:: Data lines ::

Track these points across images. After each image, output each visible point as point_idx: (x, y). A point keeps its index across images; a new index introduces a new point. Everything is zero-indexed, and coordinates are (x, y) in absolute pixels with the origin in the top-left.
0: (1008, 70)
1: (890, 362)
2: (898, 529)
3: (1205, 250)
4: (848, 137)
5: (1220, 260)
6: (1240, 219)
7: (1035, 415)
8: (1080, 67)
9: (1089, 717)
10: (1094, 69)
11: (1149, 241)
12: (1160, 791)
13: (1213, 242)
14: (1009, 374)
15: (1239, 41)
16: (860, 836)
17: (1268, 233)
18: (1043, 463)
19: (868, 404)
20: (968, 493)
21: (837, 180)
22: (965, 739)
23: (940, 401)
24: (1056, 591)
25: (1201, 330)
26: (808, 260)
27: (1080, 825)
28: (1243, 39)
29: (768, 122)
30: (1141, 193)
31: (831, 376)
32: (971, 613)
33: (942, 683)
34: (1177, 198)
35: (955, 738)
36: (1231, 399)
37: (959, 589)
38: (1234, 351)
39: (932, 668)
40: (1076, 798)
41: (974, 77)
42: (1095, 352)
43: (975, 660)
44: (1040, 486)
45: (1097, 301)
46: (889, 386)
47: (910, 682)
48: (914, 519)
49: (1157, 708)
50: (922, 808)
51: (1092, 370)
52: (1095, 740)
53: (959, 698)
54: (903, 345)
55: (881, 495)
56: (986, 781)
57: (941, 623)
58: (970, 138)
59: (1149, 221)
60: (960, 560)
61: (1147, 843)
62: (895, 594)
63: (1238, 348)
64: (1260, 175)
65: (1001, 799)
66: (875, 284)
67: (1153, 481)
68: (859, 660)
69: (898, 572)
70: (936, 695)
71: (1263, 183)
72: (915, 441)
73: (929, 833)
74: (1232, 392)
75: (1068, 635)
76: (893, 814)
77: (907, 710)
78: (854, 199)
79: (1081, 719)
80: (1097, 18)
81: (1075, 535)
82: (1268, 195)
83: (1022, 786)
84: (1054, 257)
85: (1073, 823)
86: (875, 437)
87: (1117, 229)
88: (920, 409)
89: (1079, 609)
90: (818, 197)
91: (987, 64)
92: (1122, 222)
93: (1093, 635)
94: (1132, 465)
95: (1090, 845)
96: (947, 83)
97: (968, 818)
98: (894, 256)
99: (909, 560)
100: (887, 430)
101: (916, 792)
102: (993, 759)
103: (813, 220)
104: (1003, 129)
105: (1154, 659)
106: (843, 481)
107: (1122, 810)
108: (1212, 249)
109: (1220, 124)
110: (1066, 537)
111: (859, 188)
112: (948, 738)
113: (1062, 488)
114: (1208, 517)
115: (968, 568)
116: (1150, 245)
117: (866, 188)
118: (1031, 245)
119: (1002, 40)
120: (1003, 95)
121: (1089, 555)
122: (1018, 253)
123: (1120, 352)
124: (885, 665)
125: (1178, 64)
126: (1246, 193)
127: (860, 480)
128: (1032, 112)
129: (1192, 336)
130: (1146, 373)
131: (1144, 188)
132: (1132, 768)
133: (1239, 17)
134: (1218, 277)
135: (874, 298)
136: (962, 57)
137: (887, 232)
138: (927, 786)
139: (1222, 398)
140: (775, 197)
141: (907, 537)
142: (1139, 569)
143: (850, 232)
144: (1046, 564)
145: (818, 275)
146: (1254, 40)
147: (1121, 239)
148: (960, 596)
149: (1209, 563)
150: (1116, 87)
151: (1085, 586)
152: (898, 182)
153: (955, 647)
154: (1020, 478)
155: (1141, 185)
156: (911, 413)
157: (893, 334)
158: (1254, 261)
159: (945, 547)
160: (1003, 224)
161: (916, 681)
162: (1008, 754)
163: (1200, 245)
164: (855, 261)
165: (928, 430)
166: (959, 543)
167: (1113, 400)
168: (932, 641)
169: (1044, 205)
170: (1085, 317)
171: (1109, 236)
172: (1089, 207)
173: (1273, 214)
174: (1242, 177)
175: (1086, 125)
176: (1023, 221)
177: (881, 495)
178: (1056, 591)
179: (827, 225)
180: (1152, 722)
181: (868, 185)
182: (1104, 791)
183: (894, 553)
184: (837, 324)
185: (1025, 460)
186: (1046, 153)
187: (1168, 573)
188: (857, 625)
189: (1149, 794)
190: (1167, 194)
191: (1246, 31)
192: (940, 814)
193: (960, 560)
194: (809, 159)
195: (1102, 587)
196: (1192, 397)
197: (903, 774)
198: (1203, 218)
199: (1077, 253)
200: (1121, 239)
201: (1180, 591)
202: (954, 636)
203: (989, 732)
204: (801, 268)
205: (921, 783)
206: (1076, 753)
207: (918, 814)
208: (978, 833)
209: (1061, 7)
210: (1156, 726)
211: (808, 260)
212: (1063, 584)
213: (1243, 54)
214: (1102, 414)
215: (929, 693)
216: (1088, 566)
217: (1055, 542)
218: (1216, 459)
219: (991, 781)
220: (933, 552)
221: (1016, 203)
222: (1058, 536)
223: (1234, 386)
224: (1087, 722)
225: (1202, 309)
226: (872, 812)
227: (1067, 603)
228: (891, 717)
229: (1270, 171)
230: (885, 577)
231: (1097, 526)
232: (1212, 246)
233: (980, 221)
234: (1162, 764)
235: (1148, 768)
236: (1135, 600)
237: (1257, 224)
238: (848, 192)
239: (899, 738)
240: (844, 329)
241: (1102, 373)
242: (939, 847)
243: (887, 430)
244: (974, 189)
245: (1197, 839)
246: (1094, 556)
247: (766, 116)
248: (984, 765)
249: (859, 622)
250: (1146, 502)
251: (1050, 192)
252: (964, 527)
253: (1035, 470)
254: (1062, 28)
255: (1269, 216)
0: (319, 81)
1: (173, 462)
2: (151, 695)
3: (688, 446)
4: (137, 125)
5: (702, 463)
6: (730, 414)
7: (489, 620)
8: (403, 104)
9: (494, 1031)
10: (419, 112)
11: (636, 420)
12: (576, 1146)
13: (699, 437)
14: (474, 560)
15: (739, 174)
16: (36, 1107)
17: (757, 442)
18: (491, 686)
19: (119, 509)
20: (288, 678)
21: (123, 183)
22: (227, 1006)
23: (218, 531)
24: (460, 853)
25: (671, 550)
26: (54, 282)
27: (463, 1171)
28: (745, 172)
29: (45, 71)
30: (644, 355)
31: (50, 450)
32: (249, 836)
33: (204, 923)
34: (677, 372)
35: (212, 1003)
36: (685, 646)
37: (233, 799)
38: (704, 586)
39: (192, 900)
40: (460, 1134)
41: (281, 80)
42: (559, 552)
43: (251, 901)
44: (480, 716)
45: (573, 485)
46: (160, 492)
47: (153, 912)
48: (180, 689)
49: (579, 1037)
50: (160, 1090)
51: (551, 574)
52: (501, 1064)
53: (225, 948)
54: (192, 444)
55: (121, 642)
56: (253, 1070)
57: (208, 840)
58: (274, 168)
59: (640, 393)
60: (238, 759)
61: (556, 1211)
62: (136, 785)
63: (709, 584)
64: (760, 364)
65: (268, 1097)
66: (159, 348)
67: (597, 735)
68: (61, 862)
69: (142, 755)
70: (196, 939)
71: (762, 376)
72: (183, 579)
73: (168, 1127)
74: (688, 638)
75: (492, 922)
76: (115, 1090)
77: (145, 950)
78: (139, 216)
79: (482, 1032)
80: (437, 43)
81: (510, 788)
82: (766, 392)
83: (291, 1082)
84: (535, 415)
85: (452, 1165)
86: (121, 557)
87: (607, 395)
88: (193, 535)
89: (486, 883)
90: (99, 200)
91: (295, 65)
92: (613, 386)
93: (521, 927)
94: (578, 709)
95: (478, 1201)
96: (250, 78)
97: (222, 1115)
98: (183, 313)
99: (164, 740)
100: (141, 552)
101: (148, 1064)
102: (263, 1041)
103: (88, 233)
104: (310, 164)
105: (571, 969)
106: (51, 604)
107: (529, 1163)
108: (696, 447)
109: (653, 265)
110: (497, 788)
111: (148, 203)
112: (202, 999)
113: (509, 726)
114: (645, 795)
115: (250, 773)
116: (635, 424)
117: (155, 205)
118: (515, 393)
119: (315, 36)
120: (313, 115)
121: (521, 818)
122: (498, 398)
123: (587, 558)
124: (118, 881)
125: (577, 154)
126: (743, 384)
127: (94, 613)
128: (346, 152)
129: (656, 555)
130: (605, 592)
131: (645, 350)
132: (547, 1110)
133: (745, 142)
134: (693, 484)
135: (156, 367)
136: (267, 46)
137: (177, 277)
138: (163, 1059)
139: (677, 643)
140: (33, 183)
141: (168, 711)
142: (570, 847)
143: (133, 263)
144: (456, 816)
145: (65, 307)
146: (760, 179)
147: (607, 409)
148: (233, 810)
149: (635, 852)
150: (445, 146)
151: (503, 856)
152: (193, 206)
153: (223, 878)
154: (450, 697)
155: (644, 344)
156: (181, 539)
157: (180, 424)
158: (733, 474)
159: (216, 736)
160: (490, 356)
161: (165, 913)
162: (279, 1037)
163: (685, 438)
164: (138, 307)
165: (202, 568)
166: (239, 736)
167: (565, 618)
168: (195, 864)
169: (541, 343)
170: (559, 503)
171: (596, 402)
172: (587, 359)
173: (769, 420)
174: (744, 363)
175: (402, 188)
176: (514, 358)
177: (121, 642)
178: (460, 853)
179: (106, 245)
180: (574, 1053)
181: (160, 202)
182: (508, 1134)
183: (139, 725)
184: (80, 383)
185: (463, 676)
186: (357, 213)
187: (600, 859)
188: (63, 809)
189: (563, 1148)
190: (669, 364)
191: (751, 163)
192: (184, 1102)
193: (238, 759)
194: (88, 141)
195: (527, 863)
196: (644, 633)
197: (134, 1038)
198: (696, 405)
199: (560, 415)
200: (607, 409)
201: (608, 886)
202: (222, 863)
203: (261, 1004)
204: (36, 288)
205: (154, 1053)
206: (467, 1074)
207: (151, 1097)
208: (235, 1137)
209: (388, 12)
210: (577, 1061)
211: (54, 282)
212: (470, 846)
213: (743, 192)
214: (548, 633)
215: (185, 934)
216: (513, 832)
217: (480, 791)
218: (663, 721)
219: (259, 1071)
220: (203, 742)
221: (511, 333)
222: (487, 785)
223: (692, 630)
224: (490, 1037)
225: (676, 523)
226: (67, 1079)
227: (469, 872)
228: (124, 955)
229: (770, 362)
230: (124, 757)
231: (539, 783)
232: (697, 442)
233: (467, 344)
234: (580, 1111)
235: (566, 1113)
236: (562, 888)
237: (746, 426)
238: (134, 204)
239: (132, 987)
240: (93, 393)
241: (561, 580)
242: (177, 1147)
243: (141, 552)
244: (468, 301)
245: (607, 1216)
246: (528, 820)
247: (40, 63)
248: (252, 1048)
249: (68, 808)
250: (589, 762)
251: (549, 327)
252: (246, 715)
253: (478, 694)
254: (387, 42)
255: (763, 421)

:::

*What you have to do*: Copy out, unchanged, everything from the start of the records down to and including the line "21: (837, 180)".

*Exercise response*:
Track these points across images. After each image, output each visible point as point_idx: (x, y). A point keeps its index across images; a new index introduces a new point. Everything is zero-indexed, and coordinates are (x, y) in absolute pixels with the origin in the top-left.
0: (1008, 70)
1: (890, 362)
2: (898, 529)
3: (1205, 250)
4: (848, 137)
5: (1220, 260)
6: (1240, 219)
7: (1035, 415)
8: (1080, 67)
9: (1089, 717)
10: (1094, 69)
11: (1149, 241)
12: (1160, 791)
13: (1213, 242)
14: (1009, 374)
15: (1239, 41)
16: (860, 836)
17: (1268, 233)
18: (1043, 463)
19: (868, 404)
20: (968, 493)
21: (837, 180)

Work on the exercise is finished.